- _DATA RECORDS_
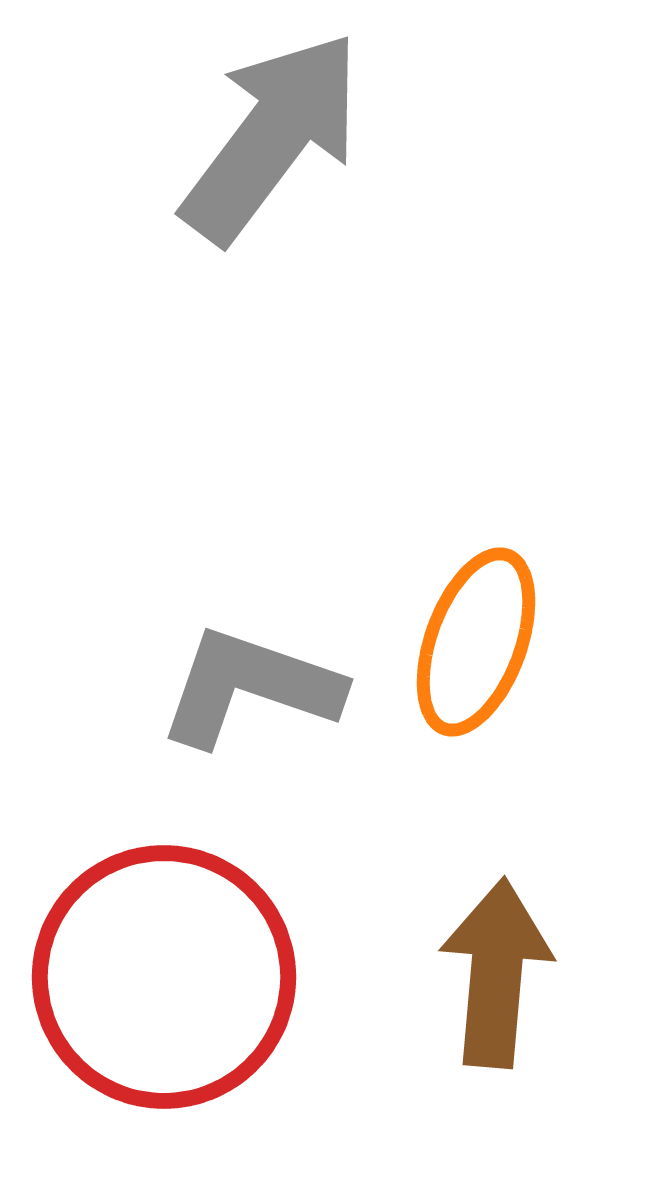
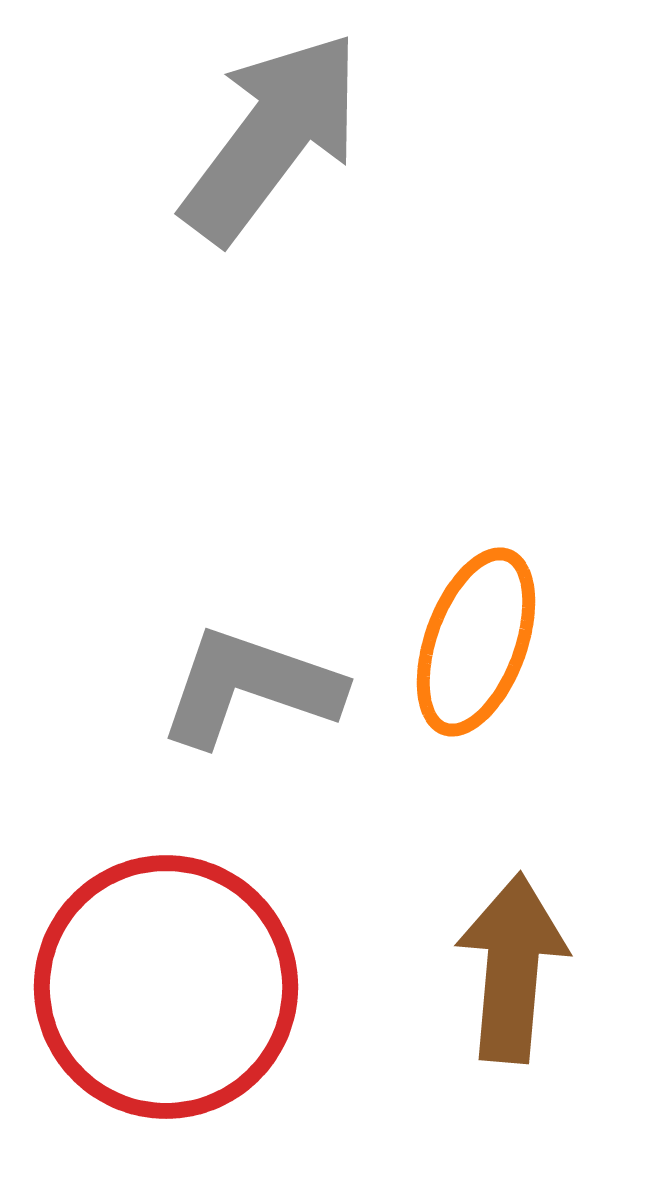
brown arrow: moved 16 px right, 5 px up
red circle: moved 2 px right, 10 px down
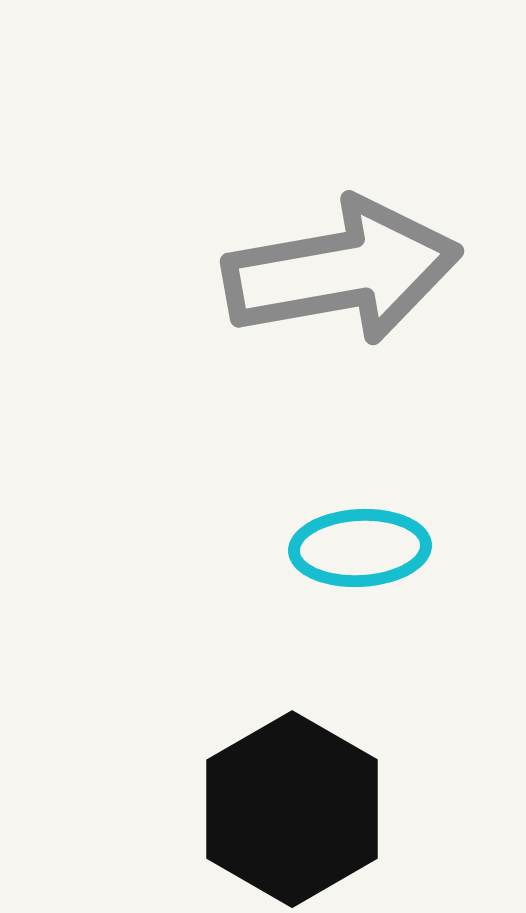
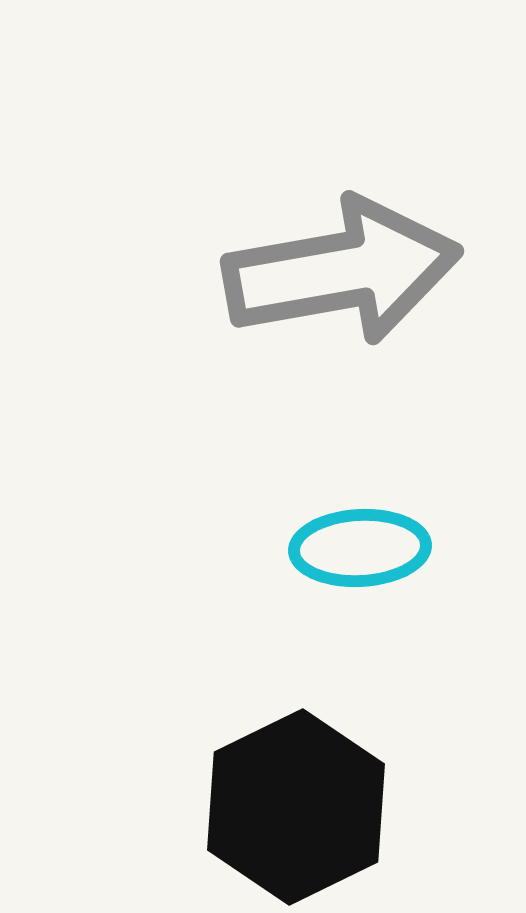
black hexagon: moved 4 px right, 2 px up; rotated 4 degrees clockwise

--

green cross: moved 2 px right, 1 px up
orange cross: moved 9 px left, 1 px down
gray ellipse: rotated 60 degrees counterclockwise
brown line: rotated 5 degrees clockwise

- _WHAT IS BEING ASKED_
Now transcribe the lines above exactly, starting at the line containing "brown arrow: moved 16 px right, 5 px up" and ending at the line containing "black hexagon: moved", both lines included, pictures excluded.

- _EXERCISE RESULT_
brown arrow: moved 16 px right, 5 px up
red circle: moved 2 px right, 10 px down
black hexagon: moved 4 px right, 2 px up; rotated 4 degrees clockwise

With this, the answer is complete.